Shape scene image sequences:
________________________

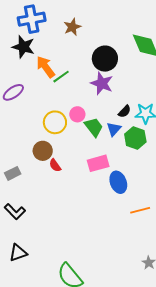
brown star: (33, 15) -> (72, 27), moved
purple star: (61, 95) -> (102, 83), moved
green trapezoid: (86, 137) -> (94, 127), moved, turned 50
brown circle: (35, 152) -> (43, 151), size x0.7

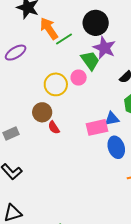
black circle: (105, 59) -> (96, 23), moved
green trapezoid: (94, 127) -> (90, 61), moved
blue triangle: (114, 129) -> (112, 119), moved, turned 35

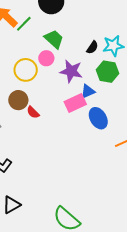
purple star: (104, 48) -> (71, 71), moved

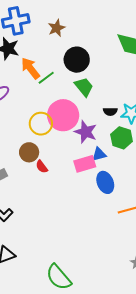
green trapezoid: (54, 39) -> (84, 87), moved
black semicircle: (92, 47) -> (110, 112), turned 48
pink circle: (46, 58) -> (63, 115), size x2.0

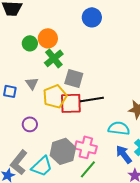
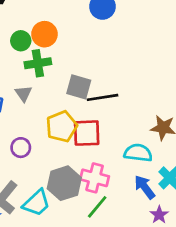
green cross: (54, 58) -> (38, 63), moved, turned 30
yellow pentagon: (55, 96) -> (62, 126), moved
black line: (92, 99) -> (102, 97), moved
red square: (71, 103) -> (87, 133), moved

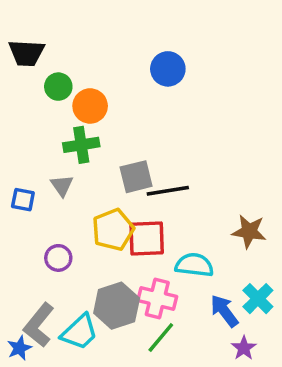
green circle: (21, 41) -> (58, 87), moved
gray square: (79, 87) -> (136, 177), turned -30
cyan semicircle: (138, 153) -> (194, 265), moved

________________________

= WHAT IS BEING ASKED =
Where the line containing "yellow pentagon: (55, 96) -> (62, 126), moved" appears above, start there and set down each line exactly through the last line of the data; leave out every picture.

= FINISHED TASK =
yellow pentagon: (55, 96) -> (62, 126), moved
black line: (92, 99) -> (102, 97), moved
red square: (71, 103) -> (87, 133), moved

green circle: (21, 41) -> (58, 87), moved
gray square: (79, 87) -> (136, 177), turned -30
cyan semicircle: (138, 153) -> (194, 265), moved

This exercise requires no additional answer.